REQUIREMENT
What's wanted is each entry repeated verbatim, minus its images.

====== SOURCE RECORDS ======

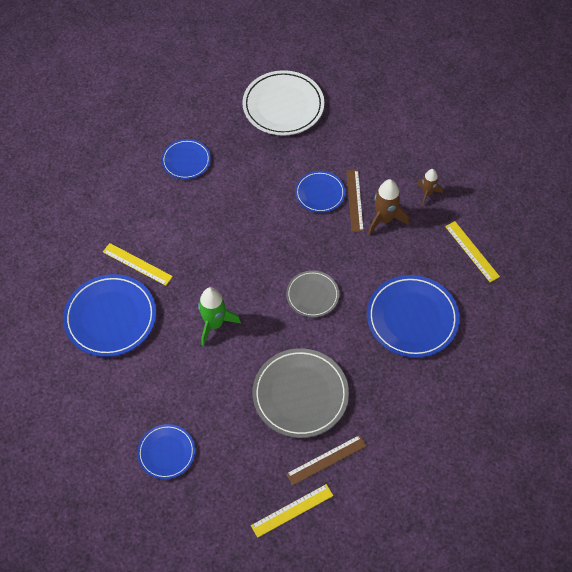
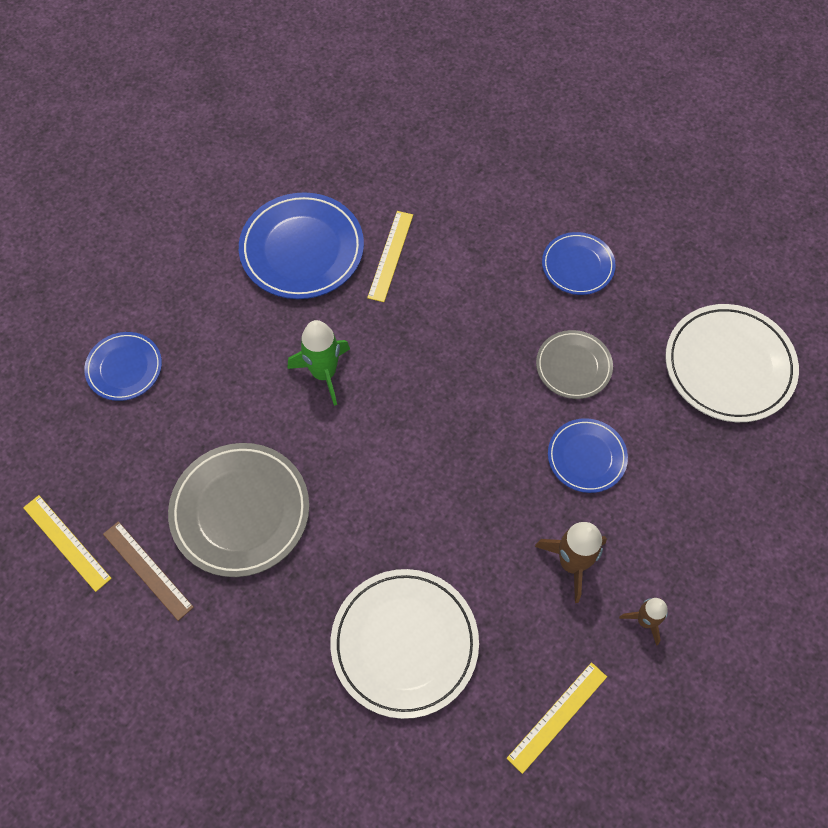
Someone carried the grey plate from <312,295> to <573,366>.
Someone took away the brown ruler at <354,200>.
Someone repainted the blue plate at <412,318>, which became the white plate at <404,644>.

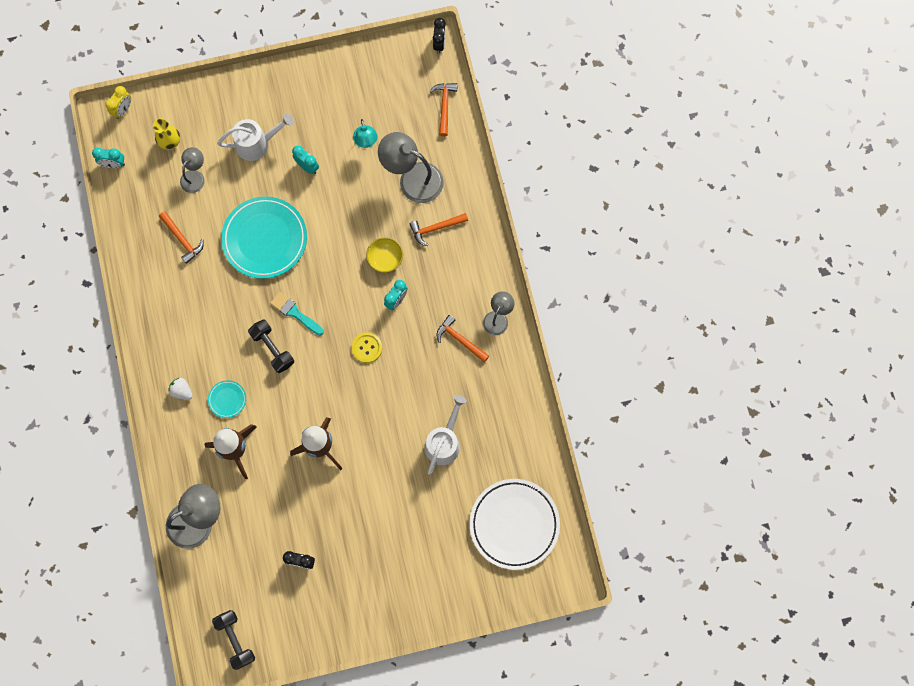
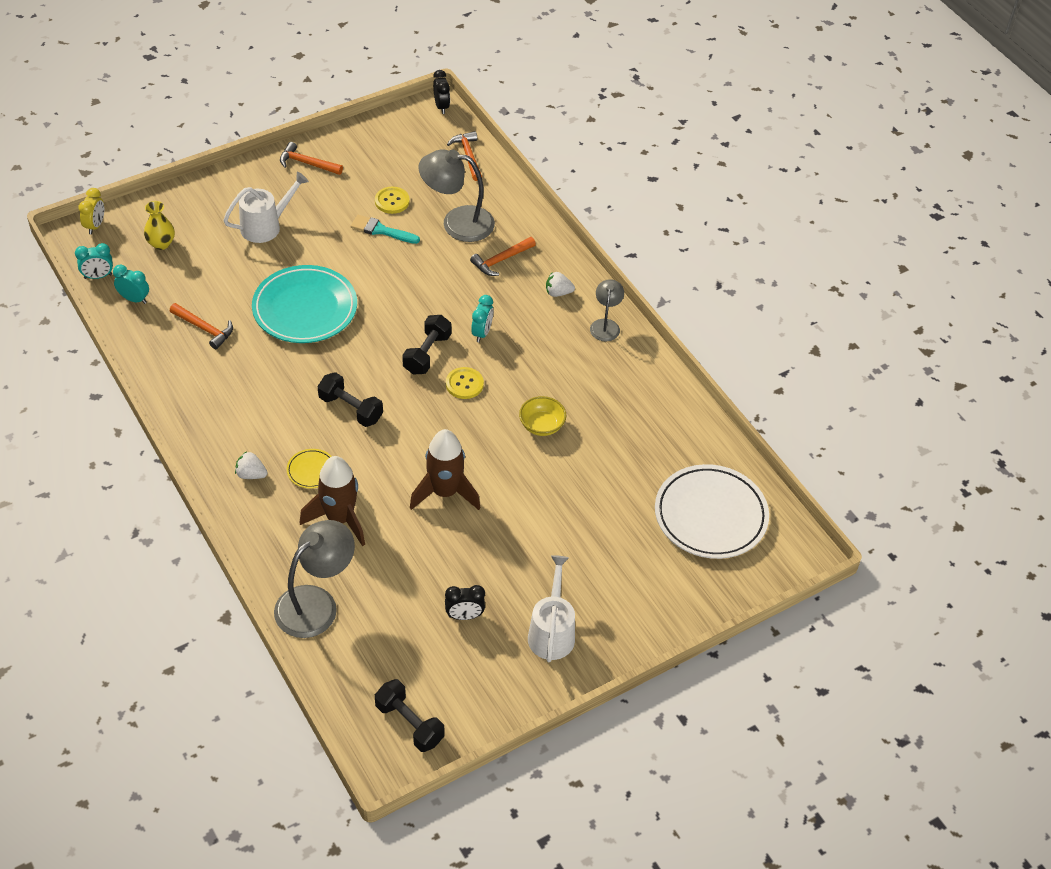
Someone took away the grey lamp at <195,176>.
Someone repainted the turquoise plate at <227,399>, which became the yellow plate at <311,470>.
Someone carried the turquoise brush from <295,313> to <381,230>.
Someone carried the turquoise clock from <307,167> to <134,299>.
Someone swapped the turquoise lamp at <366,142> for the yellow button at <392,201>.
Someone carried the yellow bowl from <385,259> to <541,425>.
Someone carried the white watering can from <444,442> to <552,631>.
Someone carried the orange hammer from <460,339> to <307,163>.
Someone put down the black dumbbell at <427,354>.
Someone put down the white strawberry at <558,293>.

======

RESPONSE AREA
Someone carried the grey plate from <312,295> to <573,366>.
Someone took away the brown ruler at <354,200>.
Someone repainted the blue plate at <412,318>, which became the white plate at <404,644>.

Someone took away the grey lamp at <195,176>.
Someone repainted the turquoise plate at <227,399>, which became the yellow plate at <311,470>.
Someone carried the turquoise brush from <295,313> to <381,230>.
Someone carried the turquoise clock from <307,167> to <134,299>.
Someone swapped the turquoise lamp at <366,142> for the yellow button at <392,201>.
Someone carried the yellow bowl from <385,259> to <541,425>.
Someone carried the white watering can from <444,442> to <552,631>.
Someone carried the orange hammer from <460,339> to <307,163>.
Someone put down the black dumbbell at <427,354>.
Someone put down the white strawberry at <558,293>.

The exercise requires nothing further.